### Task item
In the entries below, find the lines that include "plus" and give their number as the whole reply.

### Listed entries
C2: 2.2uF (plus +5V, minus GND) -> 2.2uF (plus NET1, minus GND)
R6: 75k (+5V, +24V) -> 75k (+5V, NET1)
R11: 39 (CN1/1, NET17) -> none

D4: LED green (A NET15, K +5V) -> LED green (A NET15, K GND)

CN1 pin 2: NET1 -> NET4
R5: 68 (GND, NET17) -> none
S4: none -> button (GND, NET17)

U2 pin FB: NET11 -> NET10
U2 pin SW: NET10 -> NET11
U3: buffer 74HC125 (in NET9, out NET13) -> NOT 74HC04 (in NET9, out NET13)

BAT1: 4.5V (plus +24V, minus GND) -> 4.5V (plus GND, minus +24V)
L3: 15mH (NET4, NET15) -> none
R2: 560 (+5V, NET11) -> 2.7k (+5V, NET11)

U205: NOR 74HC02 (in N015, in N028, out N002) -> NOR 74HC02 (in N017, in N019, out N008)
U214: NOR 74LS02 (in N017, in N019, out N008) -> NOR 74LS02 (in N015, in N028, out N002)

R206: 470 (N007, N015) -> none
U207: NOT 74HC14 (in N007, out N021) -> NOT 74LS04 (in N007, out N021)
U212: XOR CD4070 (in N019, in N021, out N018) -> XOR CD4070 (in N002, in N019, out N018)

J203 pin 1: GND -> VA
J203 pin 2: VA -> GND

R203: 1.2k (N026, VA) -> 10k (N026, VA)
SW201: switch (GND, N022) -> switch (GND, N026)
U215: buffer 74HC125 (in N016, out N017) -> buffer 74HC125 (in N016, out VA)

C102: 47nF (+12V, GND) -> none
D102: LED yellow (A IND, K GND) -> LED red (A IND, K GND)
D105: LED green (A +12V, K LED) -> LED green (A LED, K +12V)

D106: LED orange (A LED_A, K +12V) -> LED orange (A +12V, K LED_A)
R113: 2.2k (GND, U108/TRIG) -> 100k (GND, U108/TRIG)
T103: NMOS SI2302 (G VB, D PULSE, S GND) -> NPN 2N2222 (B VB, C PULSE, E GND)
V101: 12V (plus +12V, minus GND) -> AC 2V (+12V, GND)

### Response to this task
3